> Task description: Print out each record below, unaltered and complete, without its images.

> Data provided:
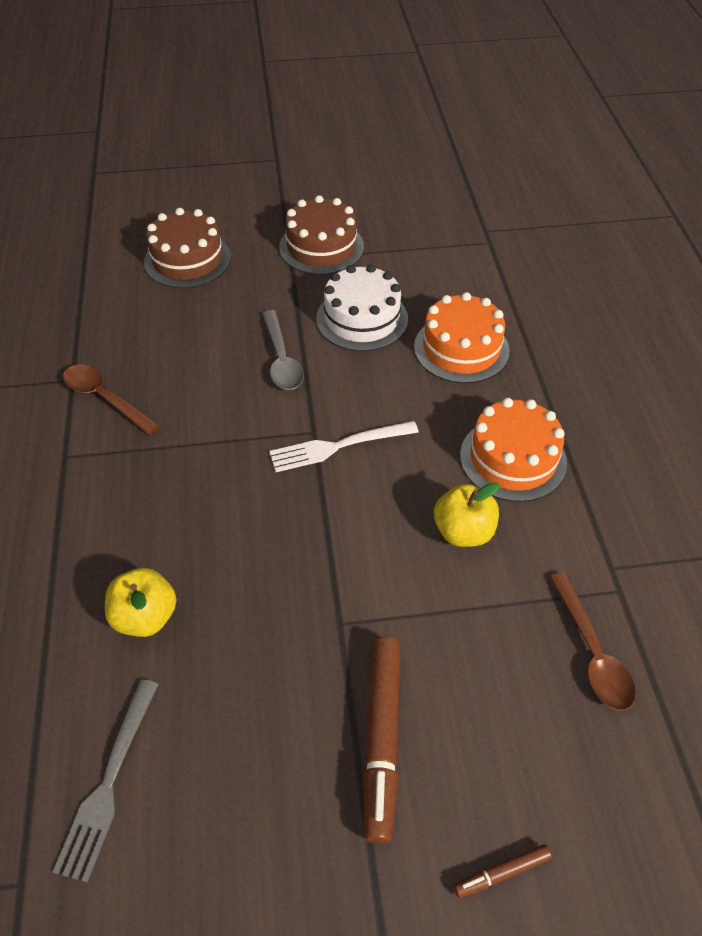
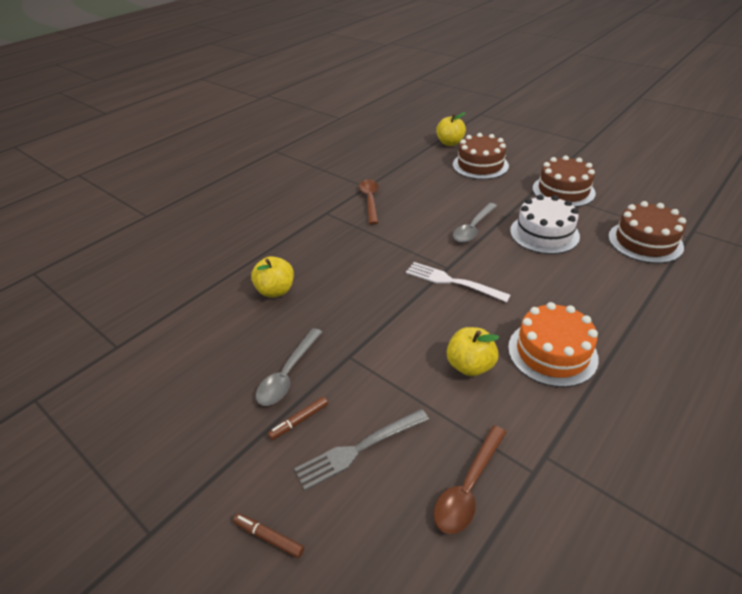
camera: 50 degrees right, 10 degrees down
(107, 243) = (450, 143): none -> yellow apple
(109, 783) = (183, 339): grey fork -> grey fork (358, 449)
(302, 702) = (288, 374): none -> grey spoon
(381, 739) = (299, 421): brown marker -> brown marker, size x0.47
(460, 270) = (645, 241): none -> brown cake
(461, 349) = (591, 279): orange cake -> none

> Solved exercise:
camera: 50 degrees right, 10 degrees down
(107, 243) = (450, 143): none -> yellow apple
(109, 783) = (183, 339): grey fork -> grey fork (358, 449)
(302, 702) = (288, 374): none -> grey spoon
(381, 739) = (299, 421): brown marker -> brown marker, size x0.47
(460, 270) = (645, 241): none -> brown cake
(461, 349) = (591, 279): orange cake -> none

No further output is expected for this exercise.